*Task item*
Please reproduce every record exactly as written, leaving out the pictures.

Coordinate-based change listings:
···
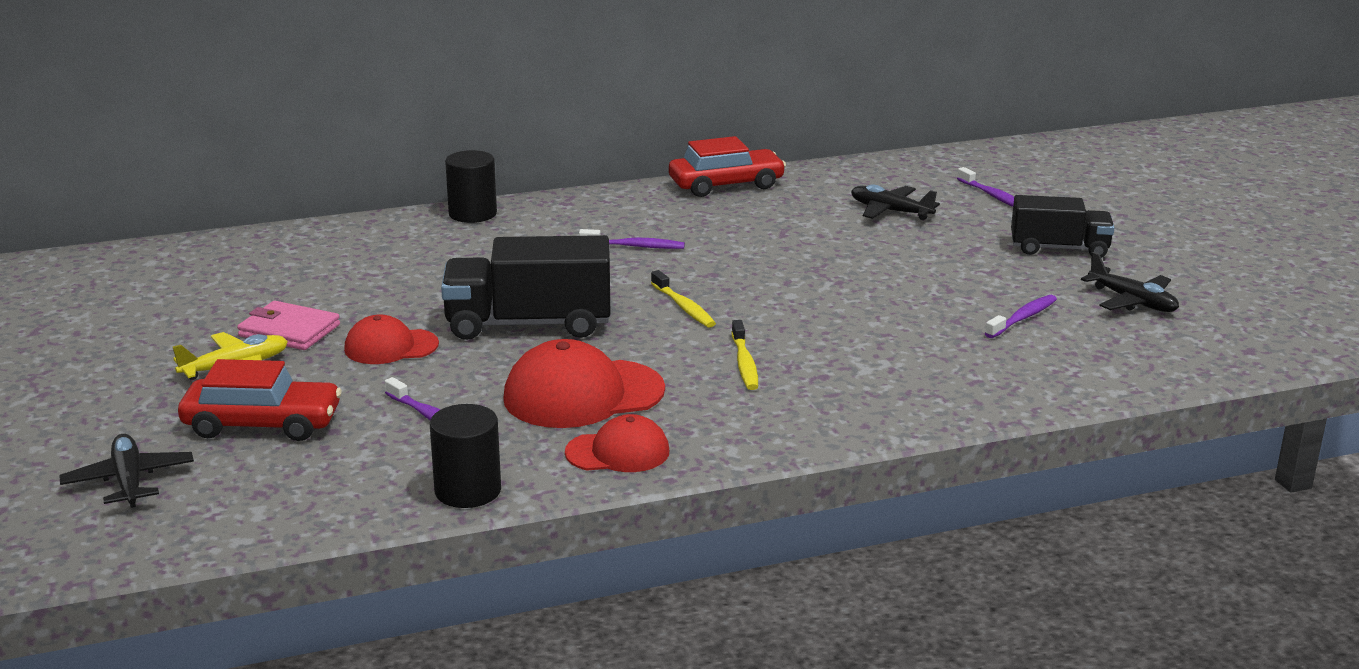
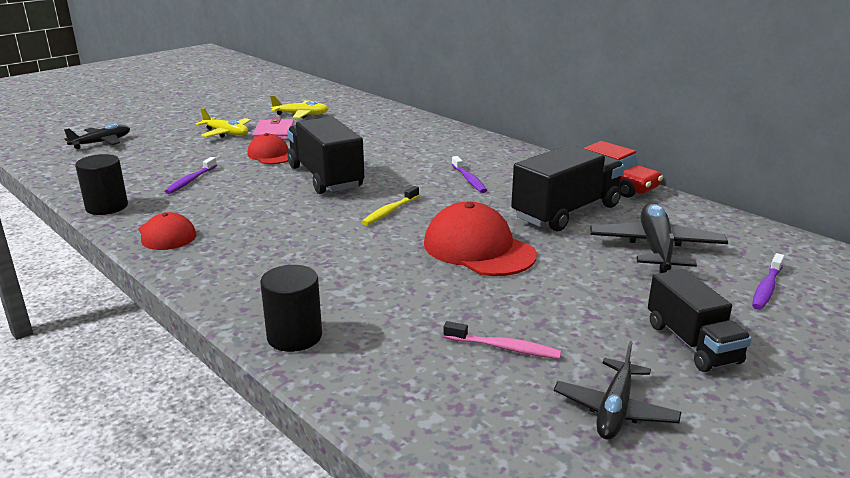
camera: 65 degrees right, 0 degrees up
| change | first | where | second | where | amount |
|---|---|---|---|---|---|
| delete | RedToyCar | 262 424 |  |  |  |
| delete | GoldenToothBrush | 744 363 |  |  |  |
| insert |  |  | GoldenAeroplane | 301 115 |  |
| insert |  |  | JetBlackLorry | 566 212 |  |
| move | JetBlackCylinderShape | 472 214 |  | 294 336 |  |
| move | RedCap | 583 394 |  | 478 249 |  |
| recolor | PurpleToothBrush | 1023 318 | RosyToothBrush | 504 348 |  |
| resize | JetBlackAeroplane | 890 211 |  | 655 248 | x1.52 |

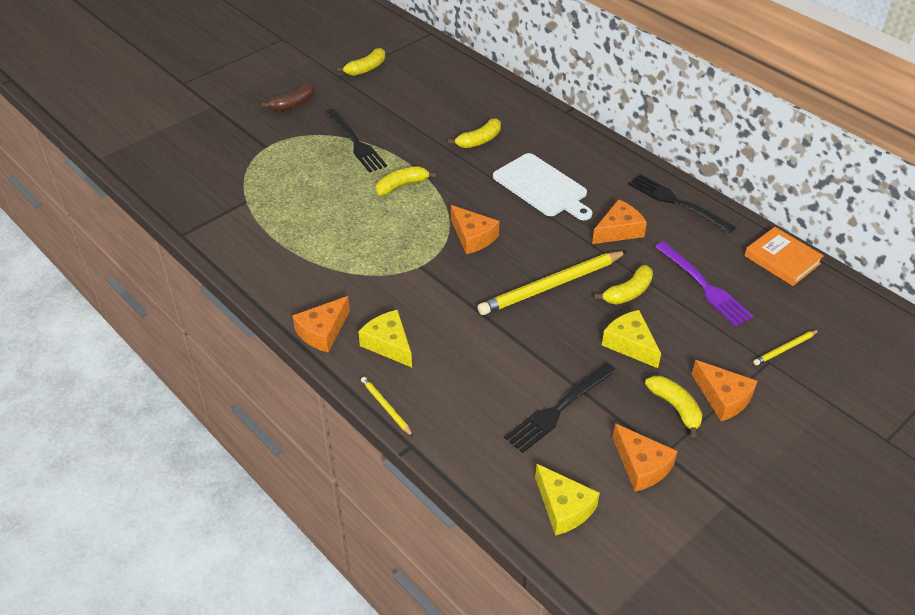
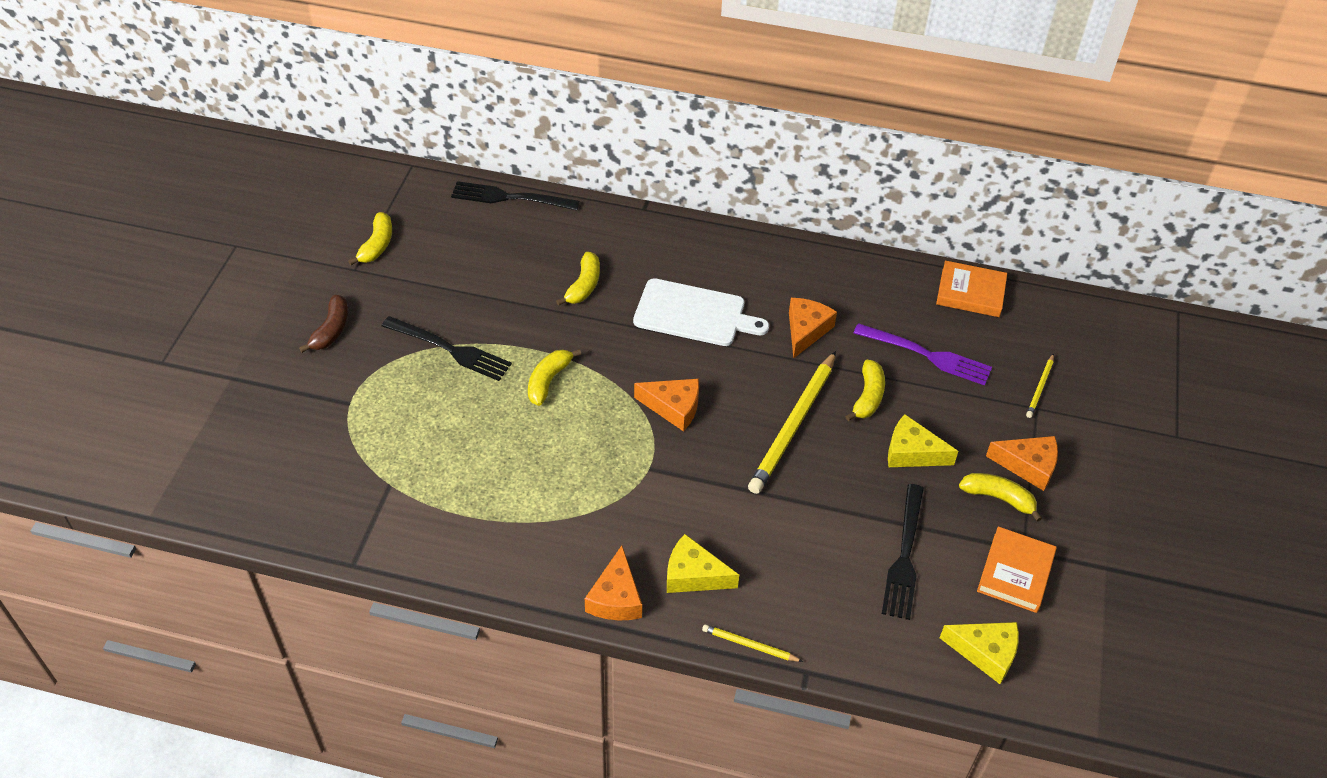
camera: 35 degrees left, 5 degrees up
| change | first | where | second | where | amount |
|---|---|---|---|---|---|
| move | JetBlackTableFork | 676 202 |  | 509 198 |  |
| replace | OrangePieceOfCheese | 641 465 | OrangeHardcover | 1015 572 |  |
···
*Answer to this exercise*
camera: 65 degrees right, 0 degrees up
| change | first | where | second | where | amount |
|---|---|---|---|---|---|
| delete | RedToyCar | 262 424 |  |  |  |
| delete | GoldenToothBrush | 744 363 |  |  |  |
| insert |  |  | GoldenAeroplane | 301 115 |  |
| insert |  |  | JetBlackLorry | 566 212 |  |
| move | JetBlackCylinderShape | 472 214 |  | 294 336 |  |
| move | RedCap | 583 394 |  | 478 249 |  |
| recolor | PurpleToothBrush | 1023 318 | RosyToothBrush | 504 348 |  |
| resize | JetBlackAeroplane | 890 211 |  | 655 248 | x1.52 |

camera: 35 degrees left, 5 degrees up
| change | first | where | second | where | amount |
|---|---|---|---|---|---|
| move | JetBlackTableFork | 676 202 |  | 509 198 |  |
| replace | OrangePieceOfCheese | 641 465 | OrangeHardcover | 1015 572 |  |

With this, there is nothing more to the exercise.